■ **PROBLEM TO WORK ON**
Copy out the lines beginning at the one with "none -> purple round brick F11 level 1" and ending at the last line of the data, both included; pictures stay out.

Scene comparison data:
┏━━

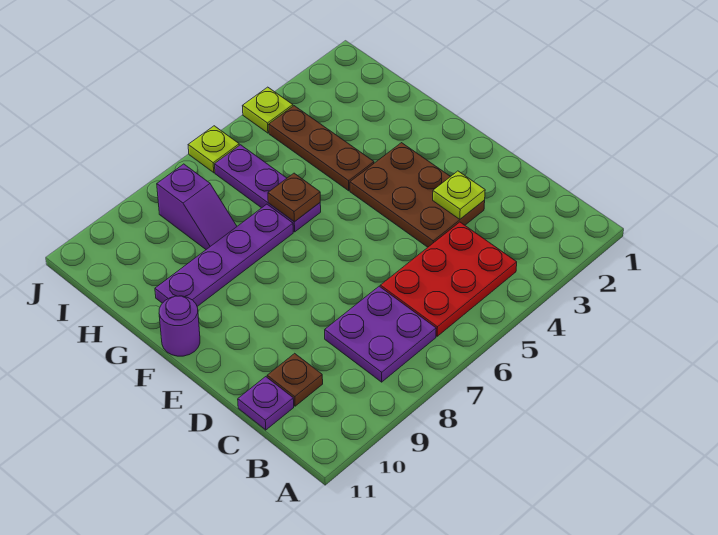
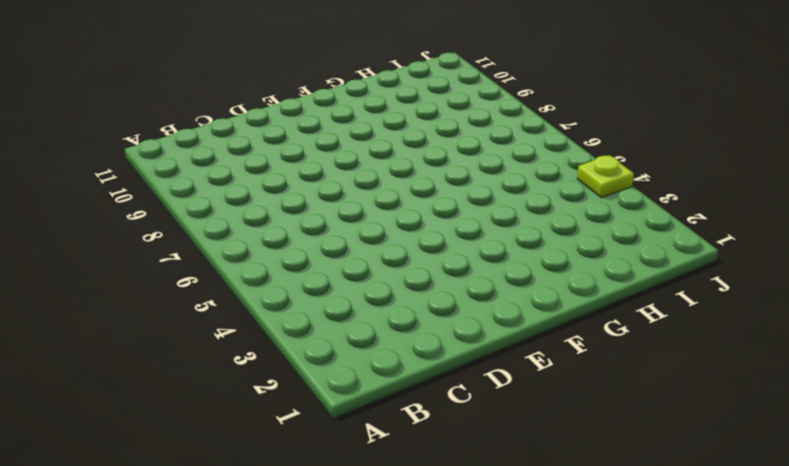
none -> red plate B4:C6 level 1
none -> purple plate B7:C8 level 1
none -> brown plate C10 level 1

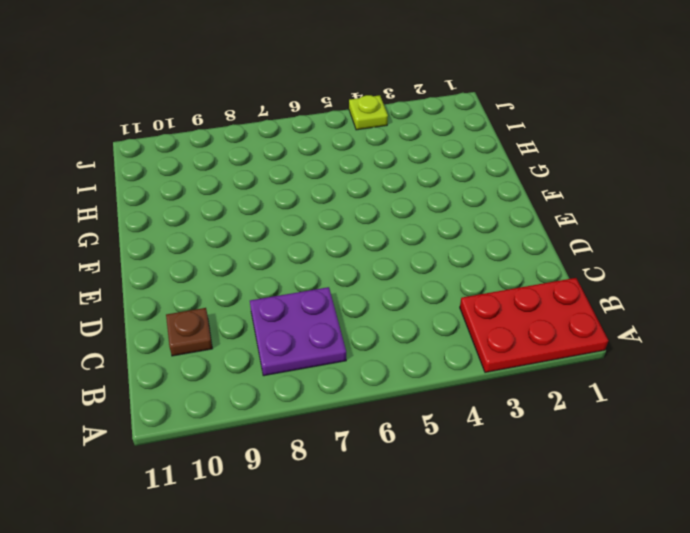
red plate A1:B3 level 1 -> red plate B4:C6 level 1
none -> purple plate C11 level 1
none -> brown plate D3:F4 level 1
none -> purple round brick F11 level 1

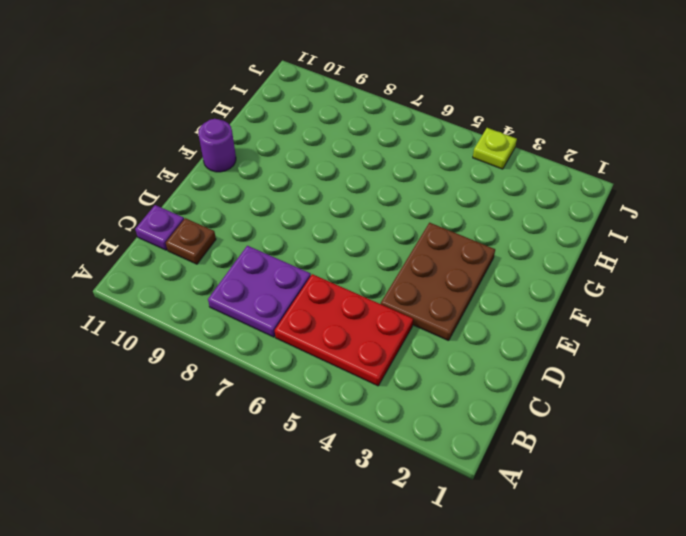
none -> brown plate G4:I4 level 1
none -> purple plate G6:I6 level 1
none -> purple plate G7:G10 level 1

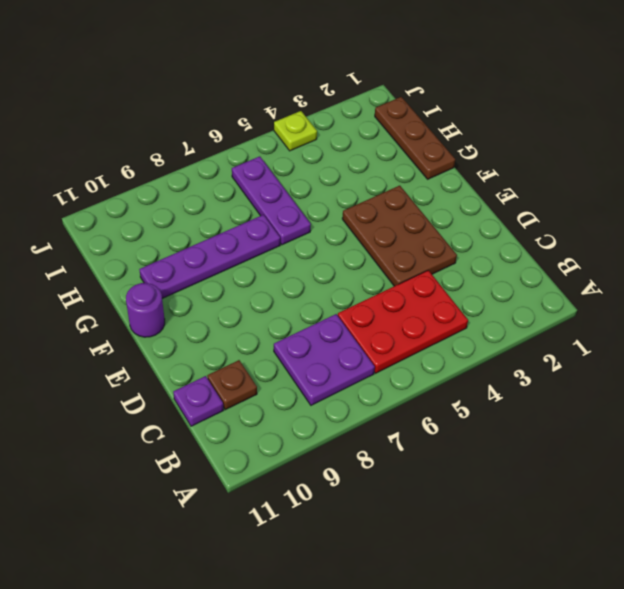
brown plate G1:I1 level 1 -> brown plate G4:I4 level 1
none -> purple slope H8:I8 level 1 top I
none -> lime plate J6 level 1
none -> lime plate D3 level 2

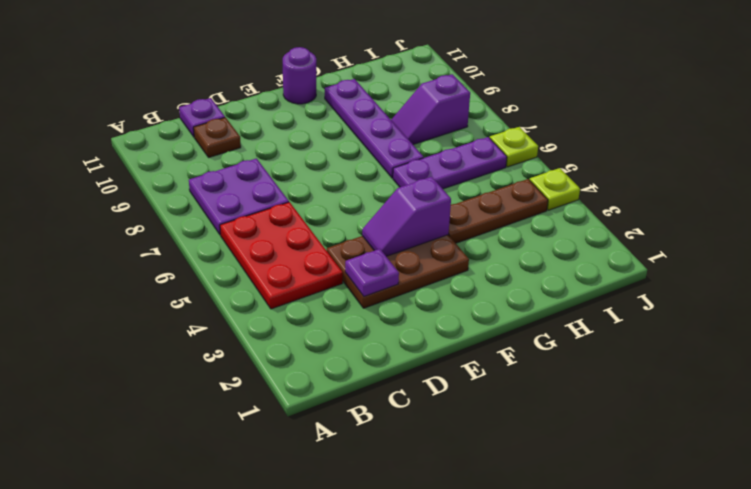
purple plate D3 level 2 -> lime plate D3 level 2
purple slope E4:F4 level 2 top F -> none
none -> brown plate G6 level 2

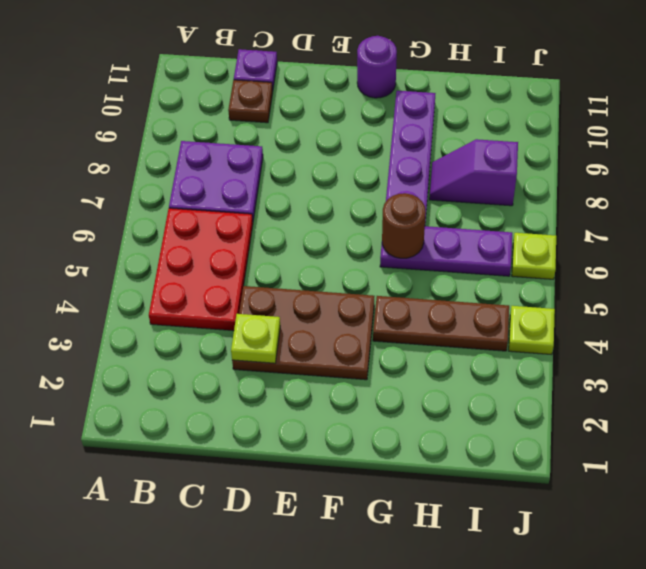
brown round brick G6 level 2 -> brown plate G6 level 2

┗━━

■ **SOLUTION TO THE PROBLEM**
none -> purple round brick F11 level 1

none -> brown plate G4:I4 level 1
none -> purple plate G6:I6 level 1
none -> purple plate G7:G10 level 1

brown plate G1:I1 level 1 -> brown plate G4:I4 level 1
none -> purple slope H8:I8 level 1 top I
none -> lime plate J6 level 1
none -> lime plate D3 level 2

purple plate D3 level 2 -> lime plate D3 level 2
purple slope E4:F4 level 2 top F -> none
none -> brown plate G6 level 2

brown round brick G6 level 2 -> brown plate G6 level 2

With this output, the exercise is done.